_WORK ITEM_
Would you reproduce exactly, and only, the lines starting at the one with "pink semicircle at" and ending at the last line of the data, with both included? Leave the pictures out.

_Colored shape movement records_
= = =
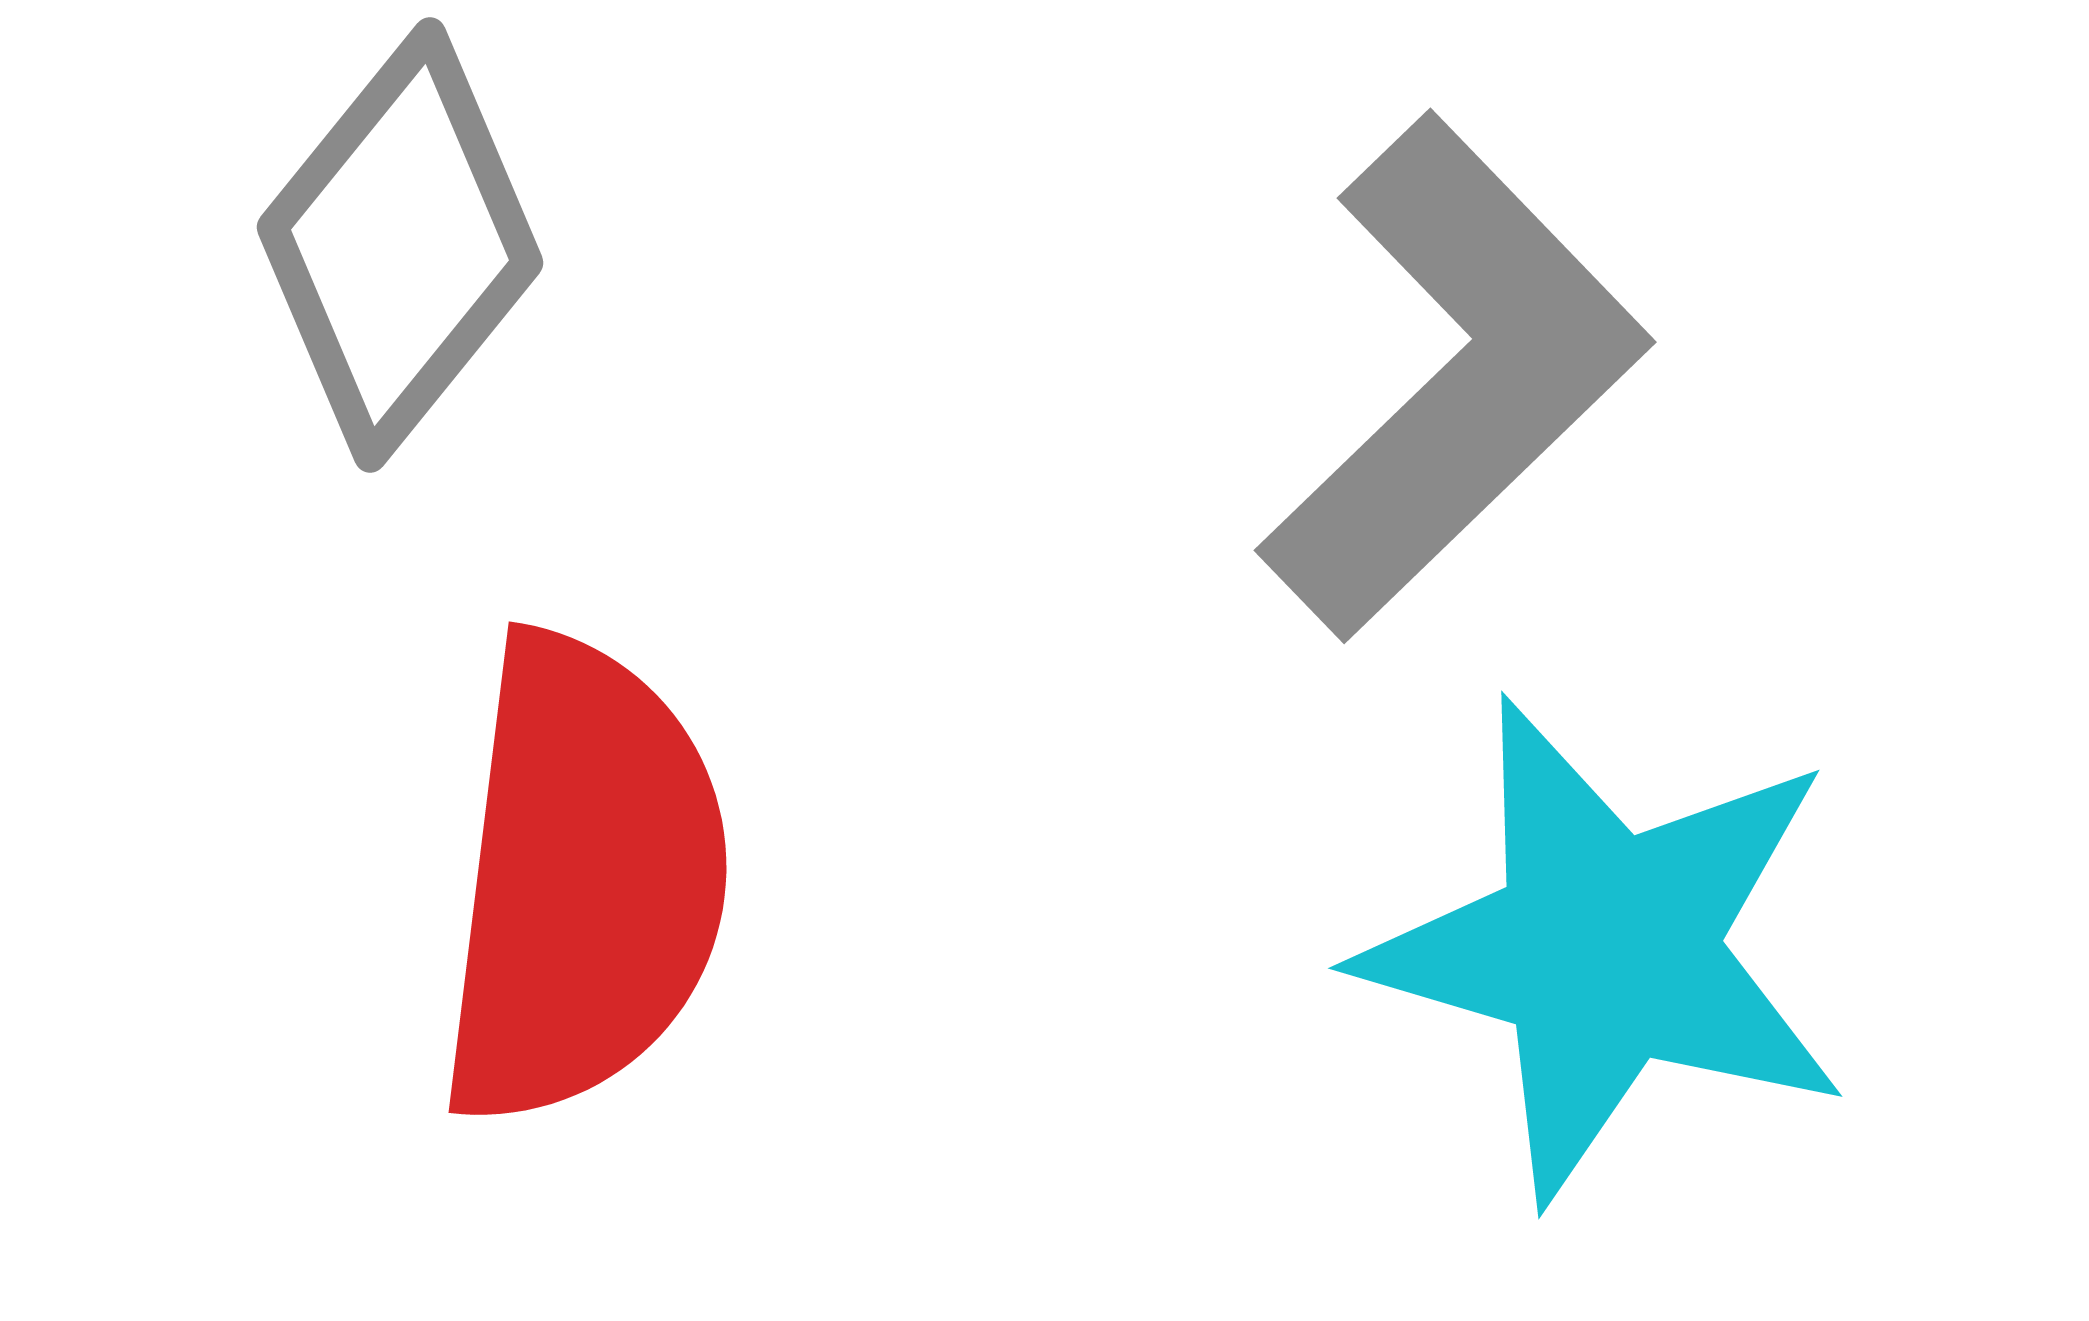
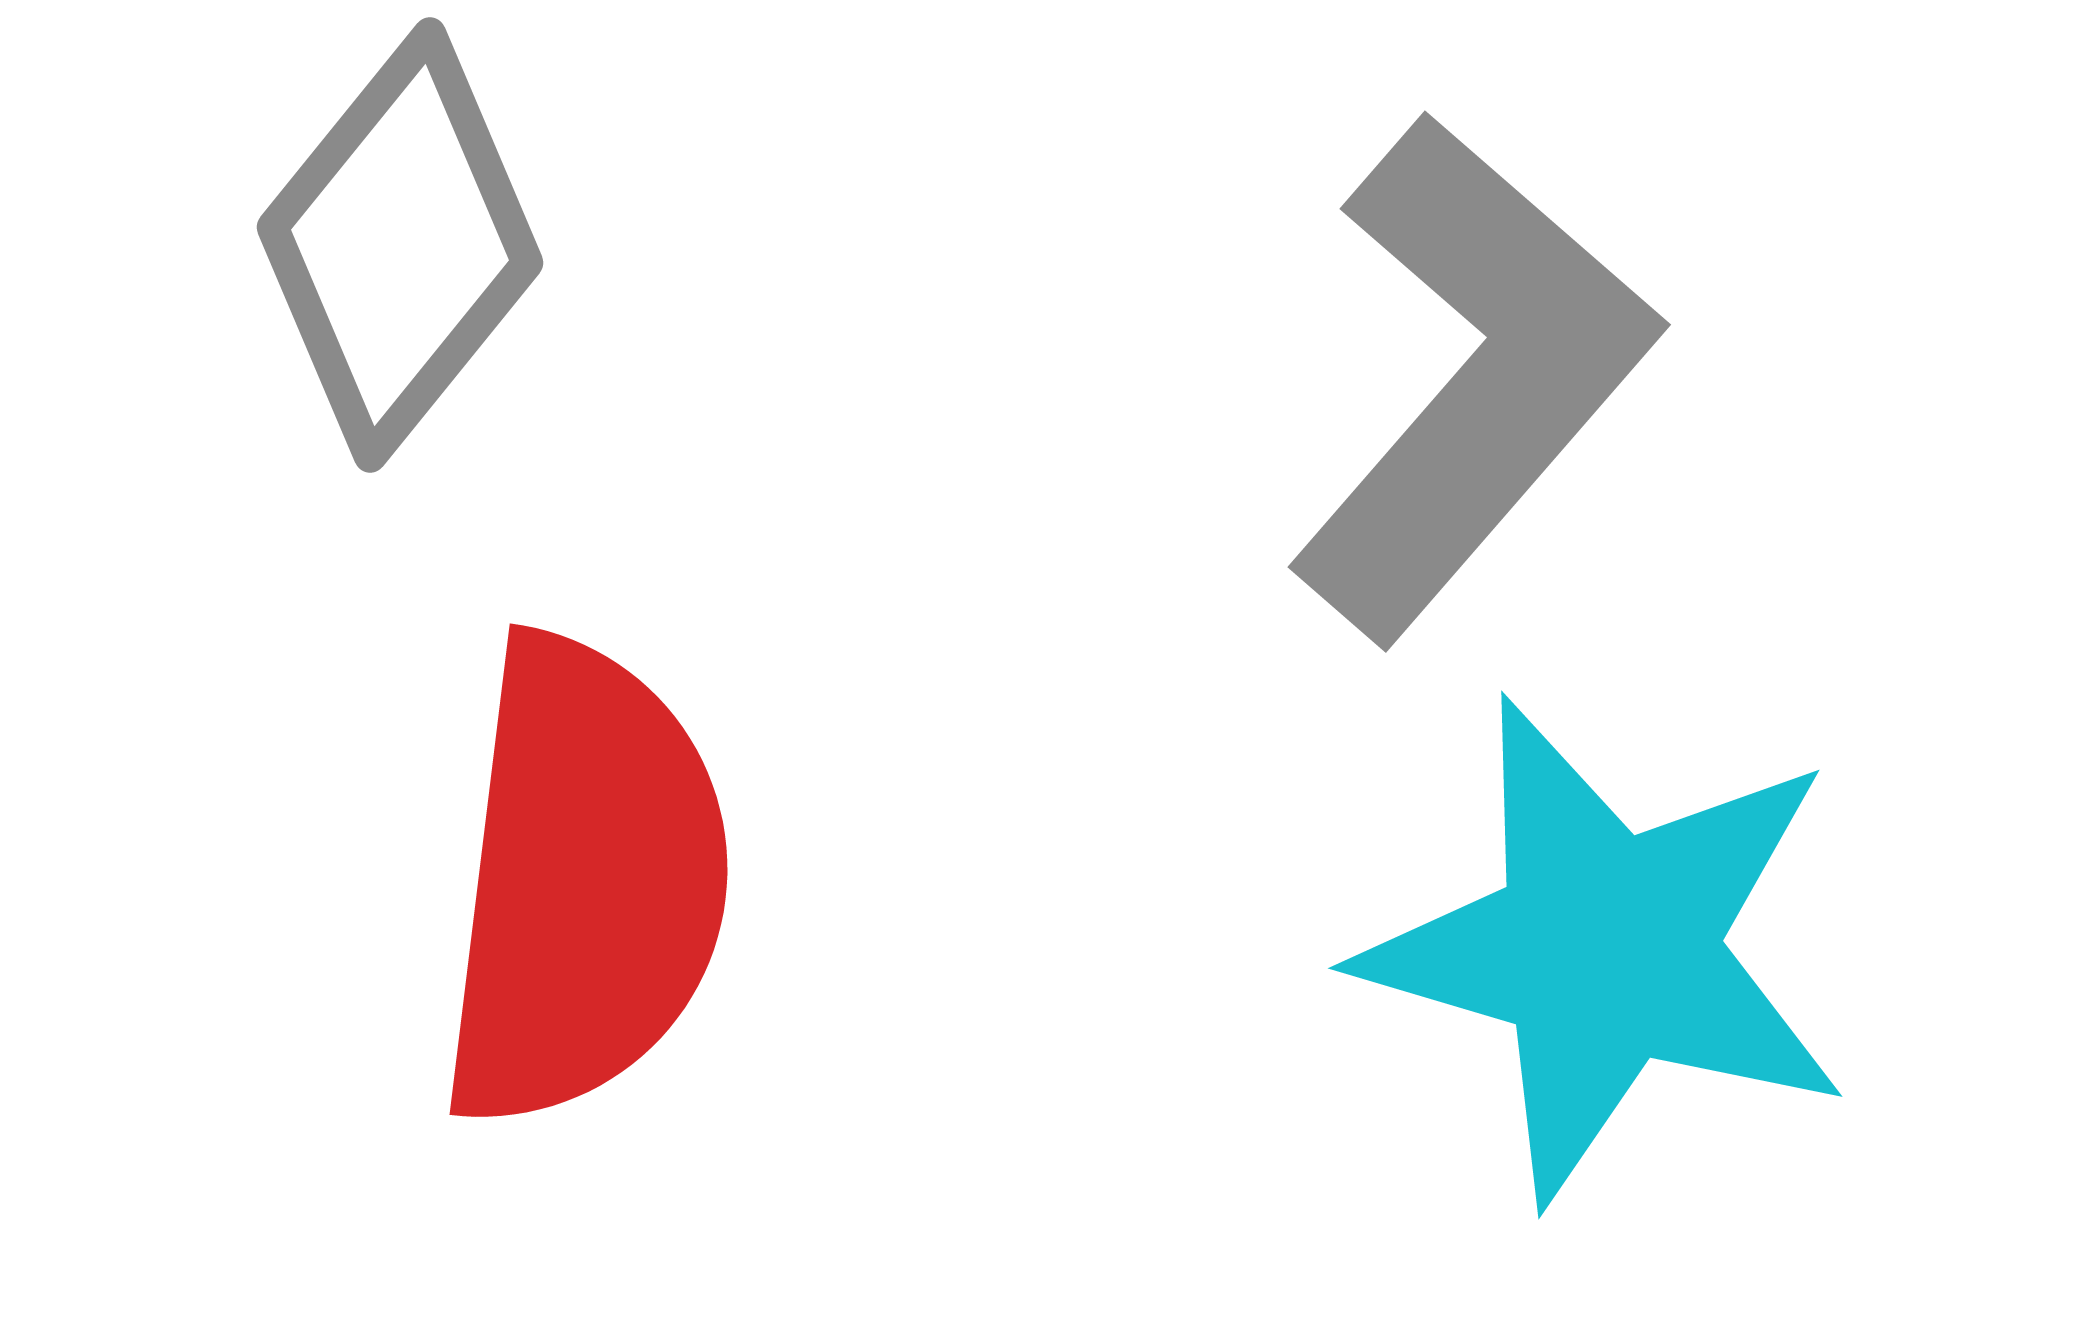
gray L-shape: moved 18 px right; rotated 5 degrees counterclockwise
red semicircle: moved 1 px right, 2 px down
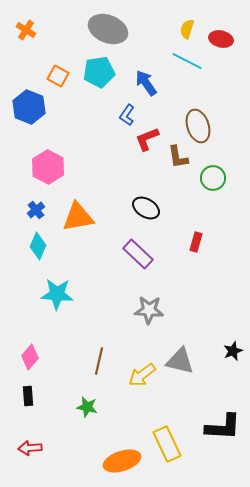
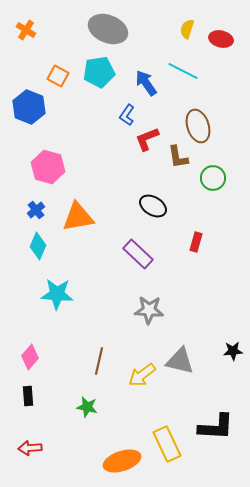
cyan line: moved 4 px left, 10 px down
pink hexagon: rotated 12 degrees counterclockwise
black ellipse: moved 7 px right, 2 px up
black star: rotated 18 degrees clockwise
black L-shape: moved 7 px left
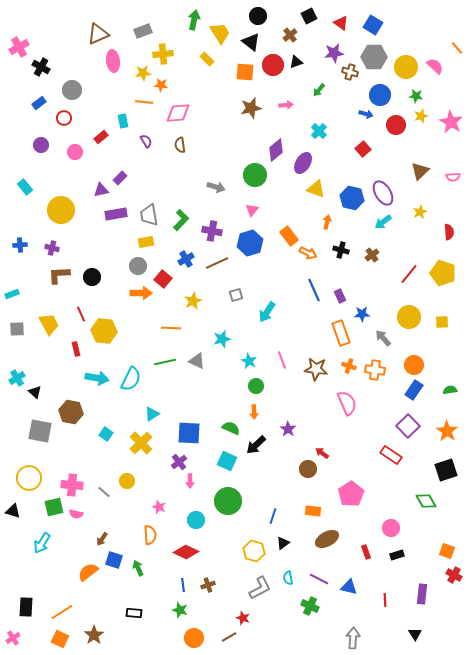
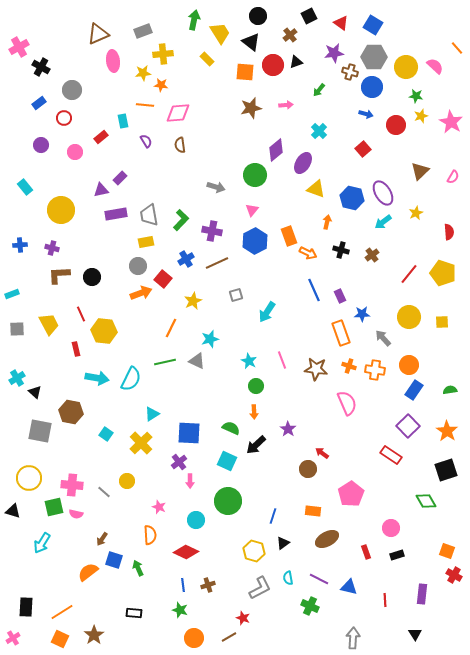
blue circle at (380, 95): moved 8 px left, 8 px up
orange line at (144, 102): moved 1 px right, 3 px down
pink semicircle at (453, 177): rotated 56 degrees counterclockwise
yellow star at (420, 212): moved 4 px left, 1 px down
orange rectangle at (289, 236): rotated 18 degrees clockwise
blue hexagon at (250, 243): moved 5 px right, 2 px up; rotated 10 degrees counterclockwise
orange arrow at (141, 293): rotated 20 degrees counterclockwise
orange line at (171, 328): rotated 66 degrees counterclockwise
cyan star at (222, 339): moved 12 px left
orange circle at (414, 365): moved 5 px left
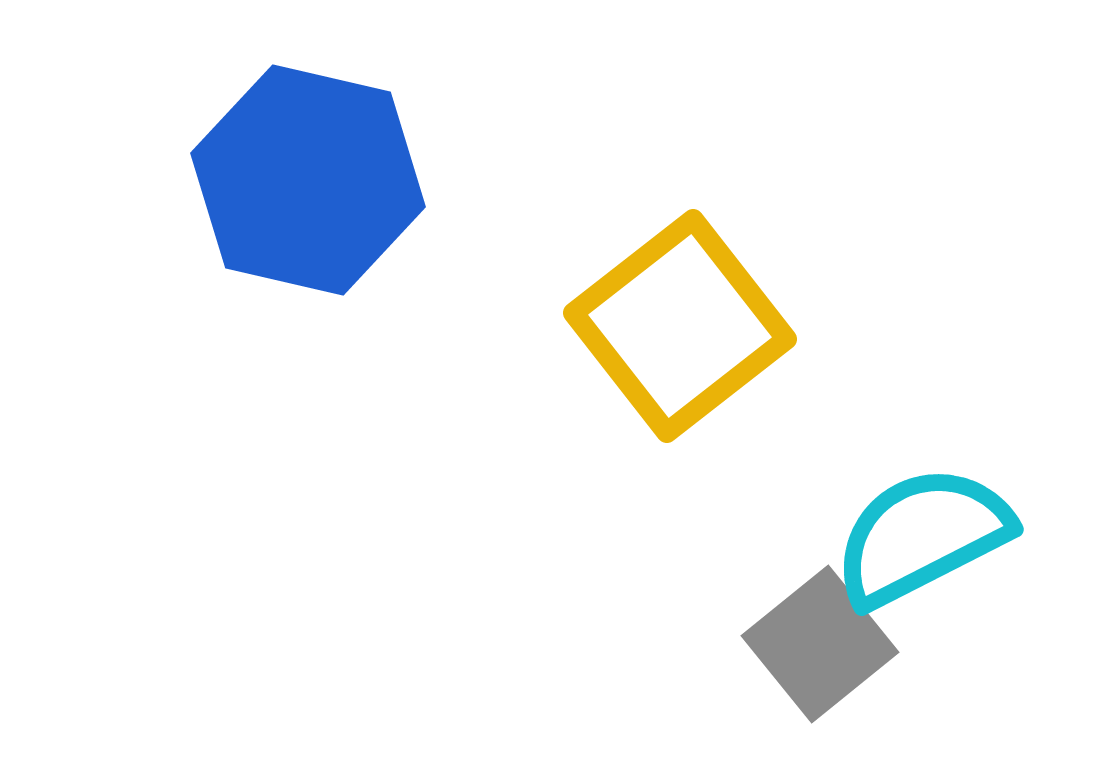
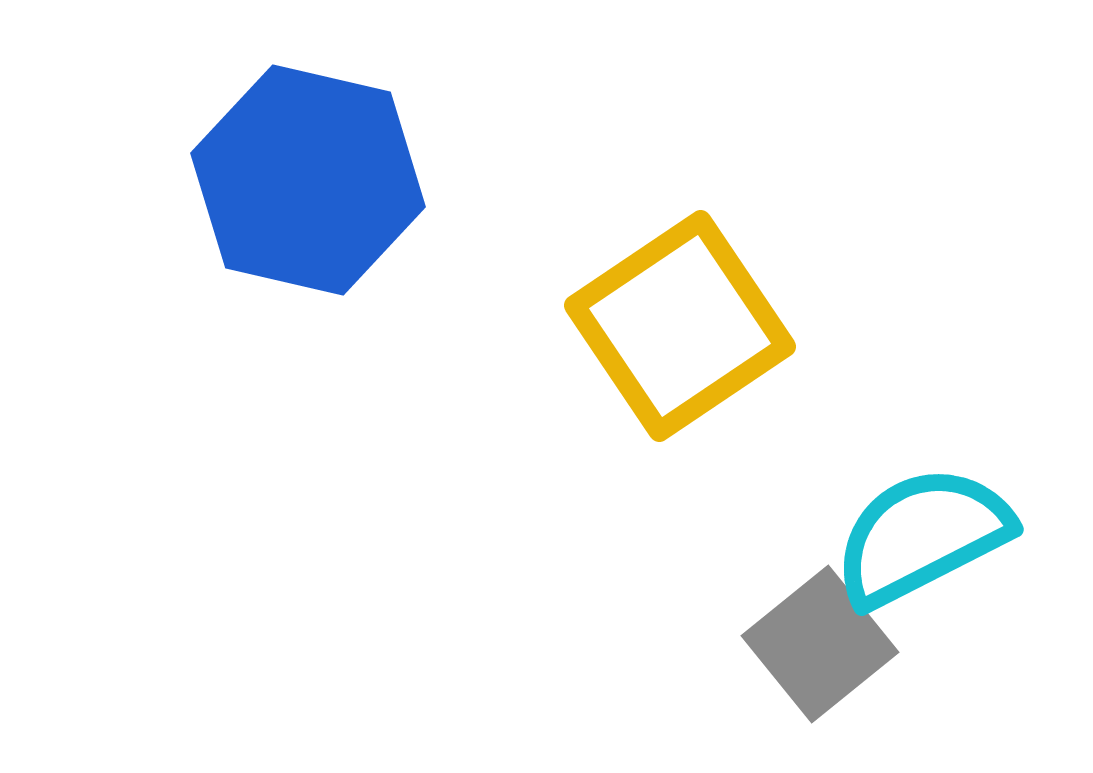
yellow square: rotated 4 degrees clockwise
= = =
_OUTPUT OF THE TASK_
pink semicircle at (453, 177): rotated 56 degrees counterclockwise
yellow star at (420, 212): moved 4 px left, 1 px down
orange rectangle at (289, 236): rotated 18 degrees clockwise
blue hexagon at (250, 243): moved 5 px right, 2 px up; rotated 10 degrees counterclockwise
orange arrow at (141, 293): rotated 20 degrees counterclockwise
orange line at (171, 328): rotated 66 degrees counterclockwise
cyan star at (222, 339): moved 12 px left
orange circle at (414, 365): moved 5 px left
yellow square: rotated 4 degrees clockwise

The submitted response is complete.